» Dataset excerpts
↓↓↓

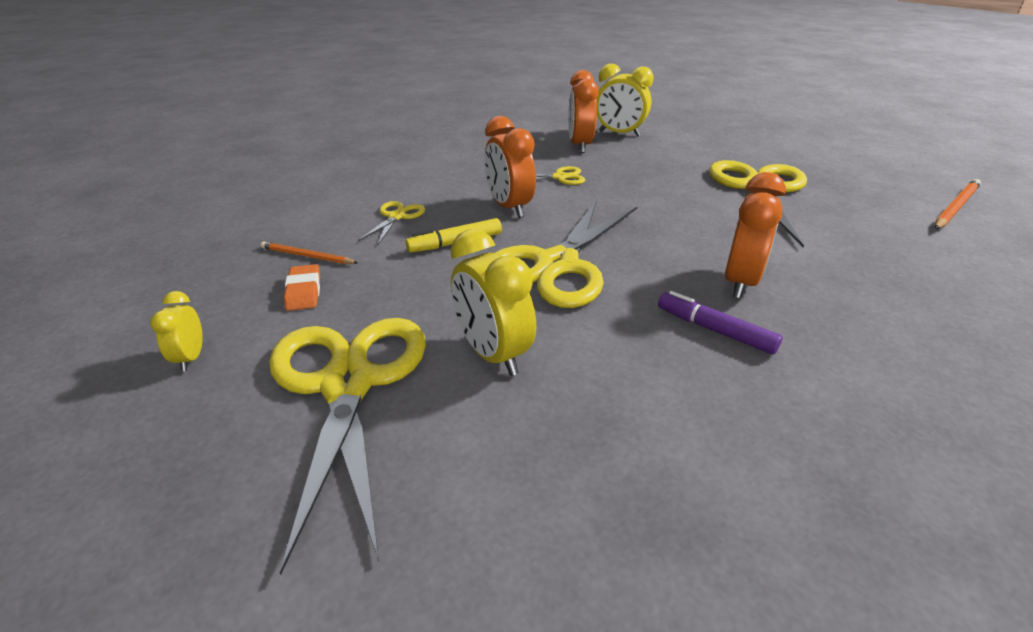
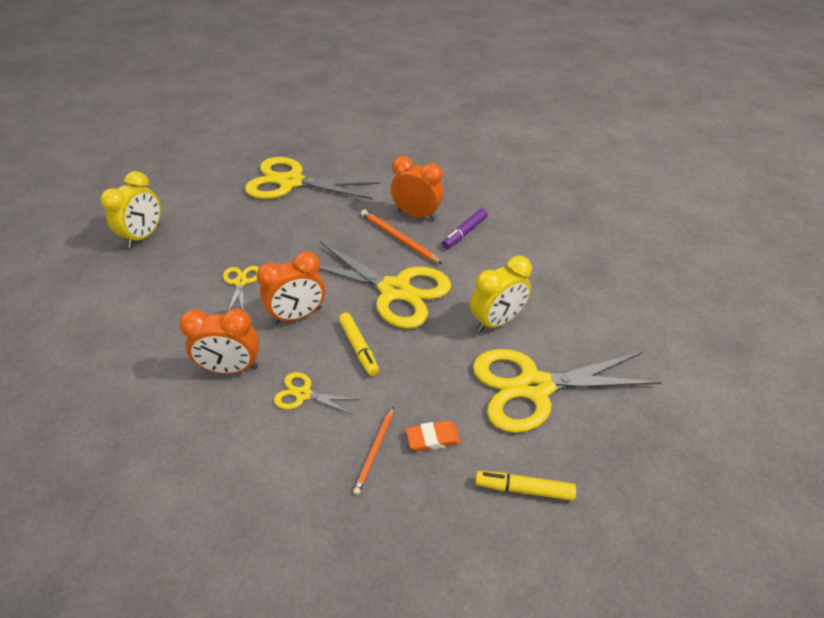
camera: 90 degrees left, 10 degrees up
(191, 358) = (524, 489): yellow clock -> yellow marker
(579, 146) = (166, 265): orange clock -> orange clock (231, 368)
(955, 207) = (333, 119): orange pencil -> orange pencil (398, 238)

↑↑↑
↓↓↓

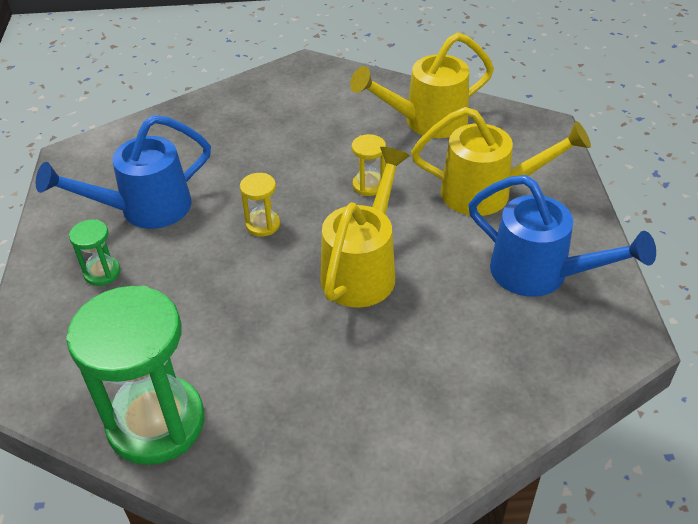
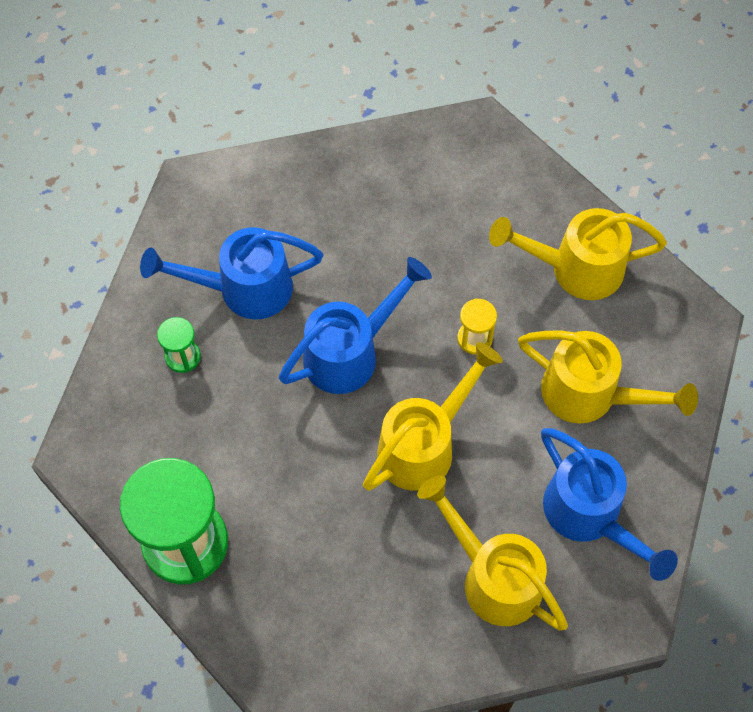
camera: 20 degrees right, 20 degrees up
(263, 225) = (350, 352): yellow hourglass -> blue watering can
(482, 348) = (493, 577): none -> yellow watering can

↑↑↑

» Task to complete
All lines above from the one with "camera: 90 degrees left, 10 degrees up" to the one with "(955, 207) = (333, 119): orange", inclusive, should be copied exactly, and no other lines.

» Problem solution
camera: 90 degrees left, 10 degrees up
(191, 358) = (524, 489): yellow clock -> yellow marker
(579, 146) = (166, 265): orange clock -> orange clock (231, 368)
(955, 207) = (333, 119): orange pencil -> orange pencil (398, 238)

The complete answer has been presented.